:: Work to be completed ::
Print each of the following lines verbatim, character for character and in the given order, with nothing added or dropped.

[Start of Data rows]

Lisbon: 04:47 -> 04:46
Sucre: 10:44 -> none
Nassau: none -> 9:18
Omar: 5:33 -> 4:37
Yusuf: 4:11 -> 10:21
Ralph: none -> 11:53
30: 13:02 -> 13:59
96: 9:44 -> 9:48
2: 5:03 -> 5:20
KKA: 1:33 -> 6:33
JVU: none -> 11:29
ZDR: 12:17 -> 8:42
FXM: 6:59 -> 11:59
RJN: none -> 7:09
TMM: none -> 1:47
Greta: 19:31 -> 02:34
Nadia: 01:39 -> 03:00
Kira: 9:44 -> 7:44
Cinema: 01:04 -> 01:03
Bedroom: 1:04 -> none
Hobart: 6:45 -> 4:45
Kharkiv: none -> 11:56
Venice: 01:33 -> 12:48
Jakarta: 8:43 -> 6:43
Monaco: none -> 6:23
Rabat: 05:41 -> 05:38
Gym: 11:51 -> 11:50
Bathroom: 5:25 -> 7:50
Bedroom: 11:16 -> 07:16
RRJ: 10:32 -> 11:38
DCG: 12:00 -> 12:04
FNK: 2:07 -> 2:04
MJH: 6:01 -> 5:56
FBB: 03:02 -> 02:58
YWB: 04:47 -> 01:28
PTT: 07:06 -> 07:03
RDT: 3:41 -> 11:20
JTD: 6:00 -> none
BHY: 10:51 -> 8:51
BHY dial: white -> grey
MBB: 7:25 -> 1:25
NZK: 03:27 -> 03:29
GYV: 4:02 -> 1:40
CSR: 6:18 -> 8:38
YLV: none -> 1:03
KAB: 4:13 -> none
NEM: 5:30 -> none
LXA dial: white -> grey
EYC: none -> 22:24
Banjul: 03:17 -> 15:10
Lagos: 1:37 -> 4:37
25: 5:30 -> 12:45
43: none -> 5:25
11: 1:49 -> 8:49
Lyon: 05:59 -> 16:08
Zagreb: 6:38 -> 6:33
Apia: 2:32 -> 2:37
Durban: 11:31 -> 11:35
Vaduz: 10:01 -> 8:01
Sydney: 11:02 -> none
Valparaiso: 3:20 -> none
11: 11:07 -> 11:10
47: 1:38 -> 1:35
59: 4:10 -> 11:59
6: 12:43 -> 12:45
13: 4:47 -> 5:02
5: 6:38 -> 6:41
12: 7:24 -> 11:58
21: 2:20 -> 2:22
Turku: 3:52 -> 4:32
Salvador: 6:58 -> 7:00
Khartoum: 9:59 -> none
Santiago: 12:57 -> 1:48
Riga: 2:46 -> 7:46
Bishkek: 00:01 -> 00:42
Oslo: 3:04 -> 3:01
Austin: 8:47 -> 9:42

[End of Data rows]

:: Task result ::
Lisbon: 04:47 -> 04:46
Sucre: 10:44 -> none
Nassau: none -> 9:18
Omar: 5:33 -> 4:37
Yusuf: 4:11 -> 10:21
Ralph: none -> 11:53
30: 13:02 -> 13:59
96: 9:44 -> 9:48
2: 5:03 -> 5:20
KKA: 1:33 -> 6:33
JVU: none -> 11:29
ZDR: 12:17 -> 8:42
FXM: 6:59 -> 11:59
RJN: none -> 7:09
TMM: none -> 1:47
Greta: 19:31 -> 02:34
Nadia: 01:39 -> 03:00
Kira: 9:44 -> 7:44
Cinema: 01:04 -> 01:03
Bedroom: 1:04 -> none
Hobart: 6:45 -> 4:45
Kharkiv: none -> 11:56
Venice: 01:33 -> 12:48
Jakarta: 8:43 -> 6:43
Monaco: none -> 6:23
Rabat: 05:41 -> 05:38
Gym: 11:51 -> 11:50
Bathroom: 5:25 -> 7:50
Bedroom: 11:16 -> 07:16
RRJ: 10:32 -> 11:38
DCG: 12:00 -> 12:04
FNK: 2:07 -> 2:04
MJH: 6:01 -> 5:56
FBB: 03:02 -> 02:58
YWB: 04:47 -> 01:28
PTT: 07:06 -> 07:03
RDT: 3:41 -> 11:20
JTD: 6:00 -> none
BHY: 10:51 -> 8:51
BHY dial: white -> grey
MBB: 7:25 -> 1:25
NZK: 03:27 -> 03:29
GYV: 4:02 -> 1:40
CSR: 6:18 -> 8:38
YLV: none -> 1:03
KAB: 4:13 -> none
NEM: 5:30 -> none
LXA dial: white -> grey
EYC: none -> 22:24
Banjul: 03:17 -> 15:10
Lagos: 1:37 -> 4:37
25: 5:30 -> 12:45
43: none -> 5:25
11: 1:49 -> 8:49
Lyon: 05:59 -> 16:08
Zagreb: 6:38 -> 6:33
Apia: 2:32 -> 2:37
Durban: 11:31 -> 11:35
Vaduz: 10:01 -> 8:01
Sydney: 11:02 -> none
Valparaiso: 3:20 -> none
11: 11:07 -> 11:10
47: 1:38 -> 1:35
59: 4:10 -> 11:59
6: 12:43 -> 12:45
13: 4:47 -> 5:02
5: 6:38 -> 6:41
12: 7:24 -> 11:58
21: 2:20 -> 2:22
Turku: 3:52 -> 4:32
Salvador: 6:58 -> 7:00
Khartoum: 9:59 -> none
Santiago: 12:57 -> 1:48
Riga: 2:46 -> 7:46
Bishkek: 00:01 -> 00:42
Oslo: 3:04 -> 3:01
Austin: 8:47 -> 9:42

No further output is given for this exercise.